### [Work to be completed]
What lines of the listing include the string "truck"? Show them all.

### [Data records]
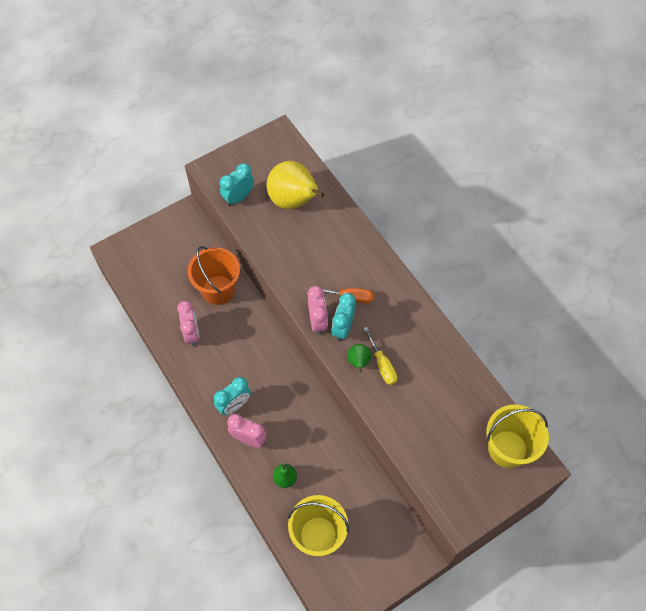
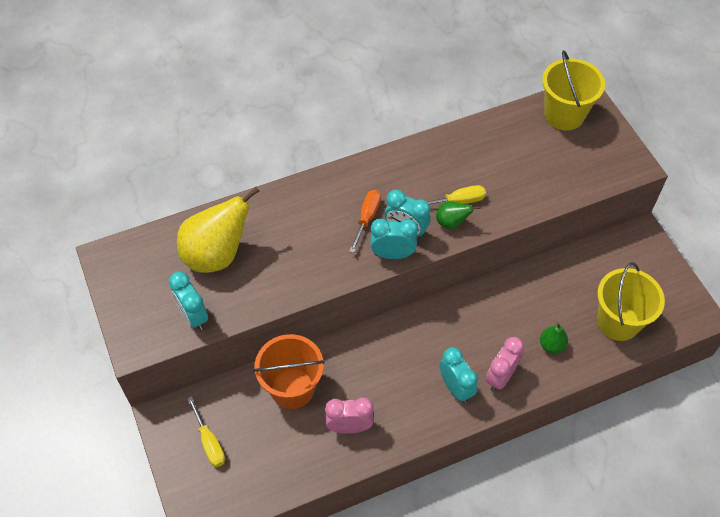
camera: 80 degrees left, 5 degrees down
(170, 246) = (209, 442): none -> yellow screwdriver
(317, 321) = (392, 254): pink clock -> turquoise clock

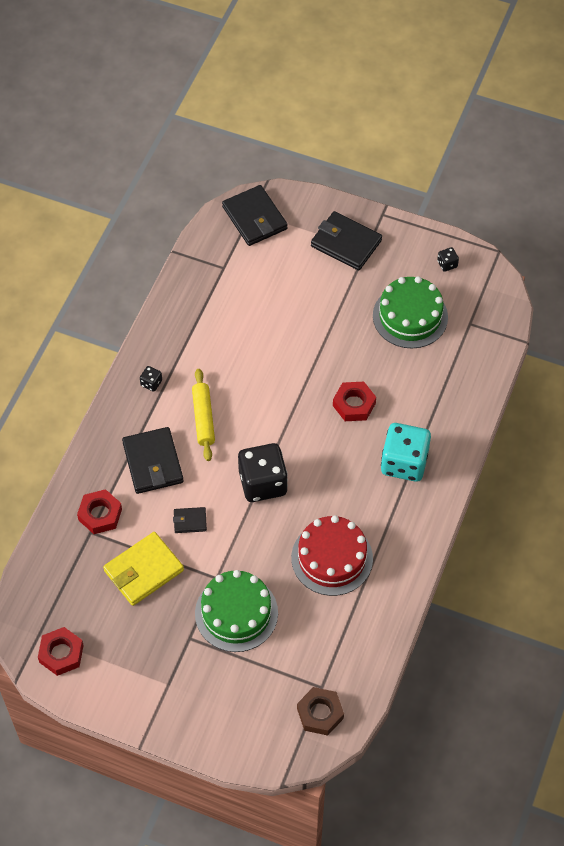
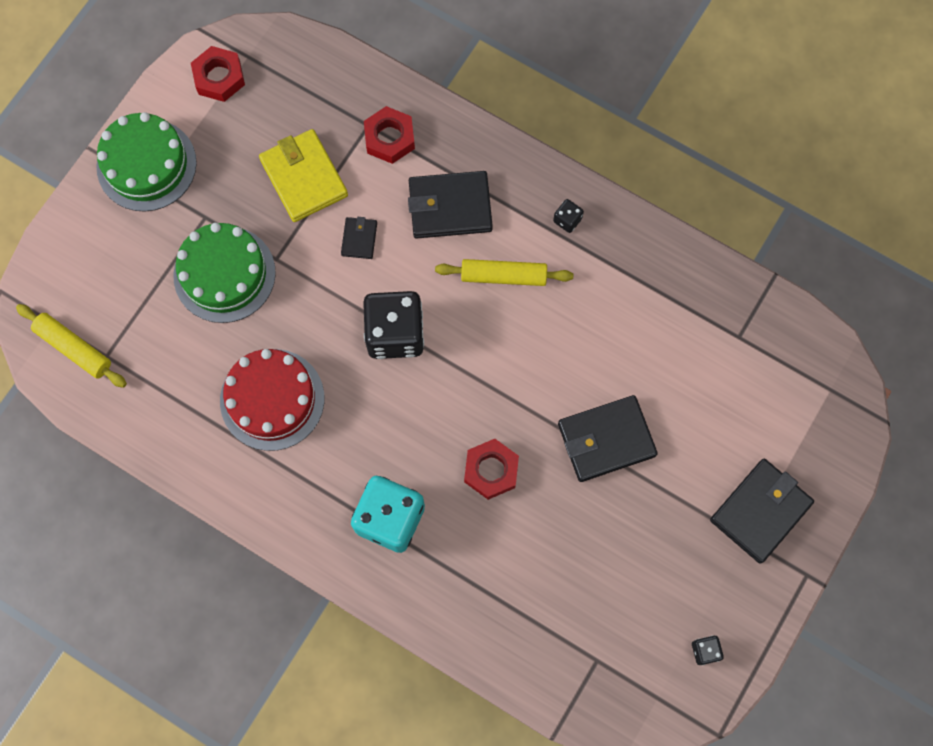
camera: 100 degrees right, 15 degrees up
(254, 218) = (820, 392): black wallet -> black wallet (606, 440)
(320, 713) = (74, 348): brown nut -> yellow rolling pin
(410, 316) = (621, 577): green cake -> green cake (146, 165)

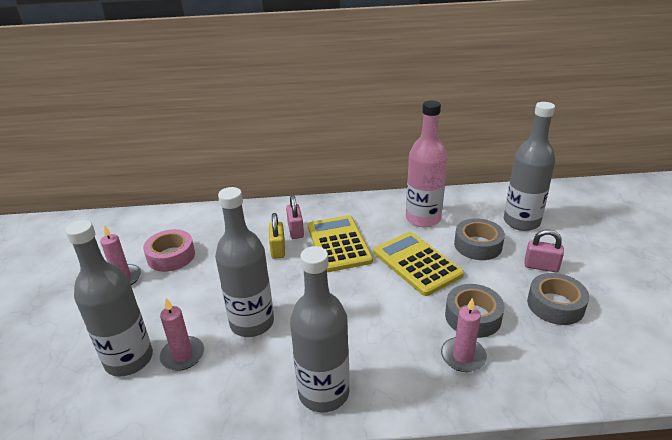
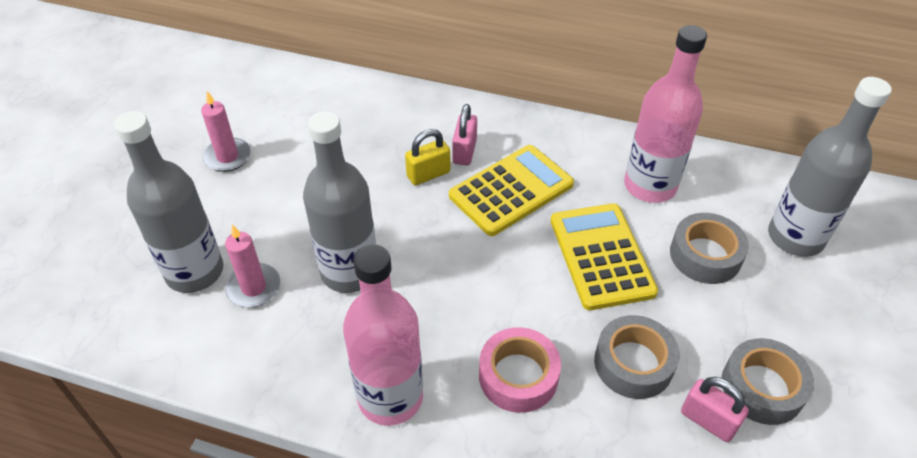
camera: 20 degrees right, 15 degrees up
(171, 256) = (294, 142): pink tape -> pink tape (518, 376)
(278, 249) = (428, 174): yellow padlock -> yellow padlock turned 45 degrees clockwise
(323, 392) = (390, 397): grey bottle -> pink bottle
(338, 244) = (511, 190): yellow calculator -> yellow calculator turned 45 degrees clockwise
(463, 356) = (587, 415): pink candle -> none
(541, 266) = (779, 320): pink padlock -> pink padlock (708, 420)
==
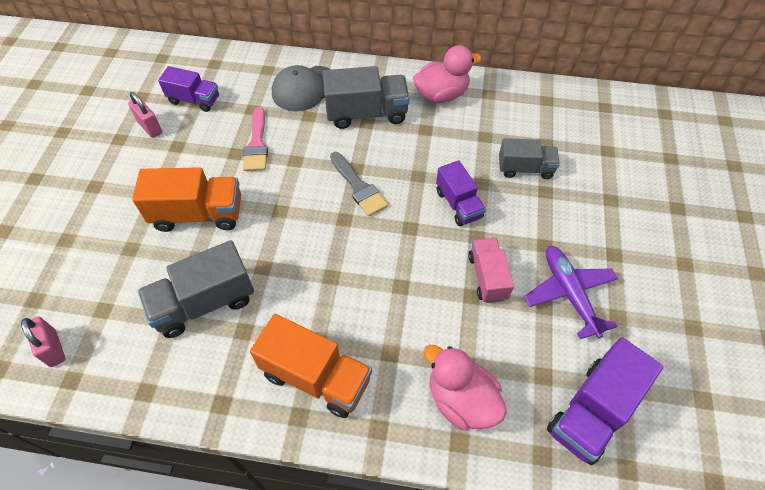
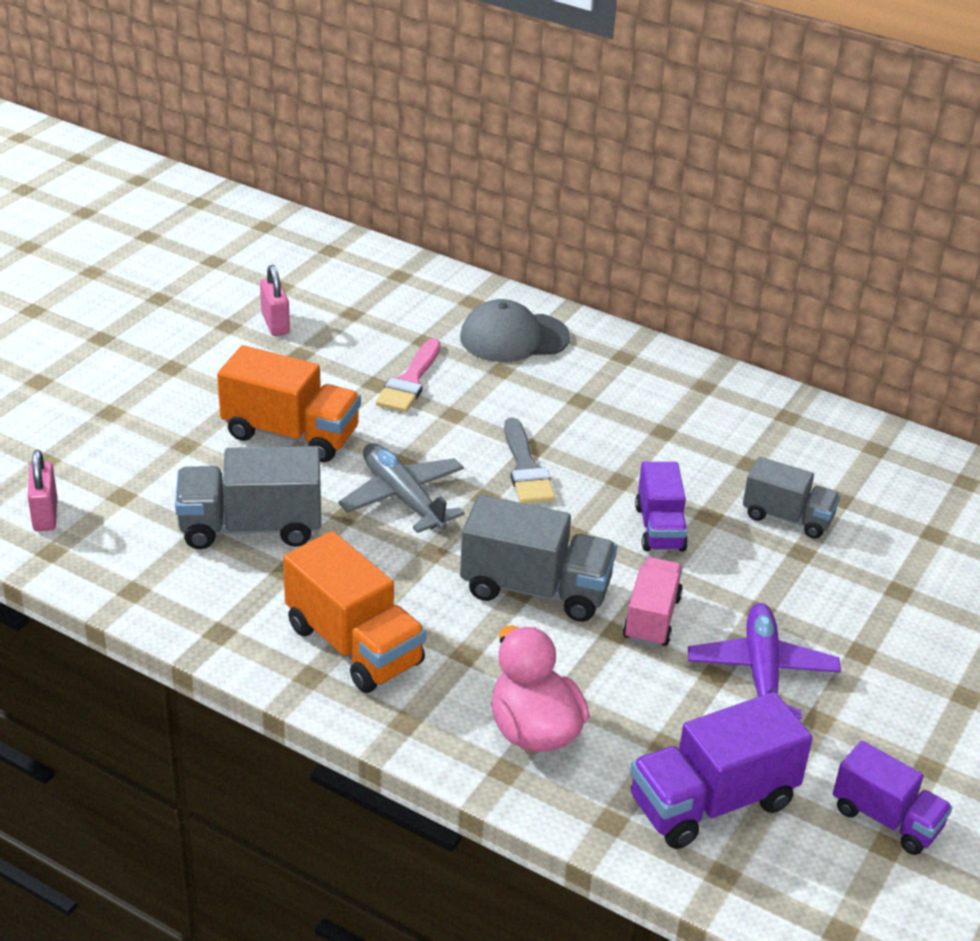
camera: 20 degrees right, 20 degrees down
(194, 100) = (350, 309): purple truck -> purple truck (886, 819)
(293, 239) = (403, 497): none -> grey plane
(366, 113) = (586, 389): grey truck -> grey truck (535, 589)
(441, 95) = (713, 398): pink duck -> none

### [Your response]
(194, 100) = (350, 309): purple truck -> purple truck (886, 819)
(366, 113) = (586, 389): grey truck -> grey truck (535, 589)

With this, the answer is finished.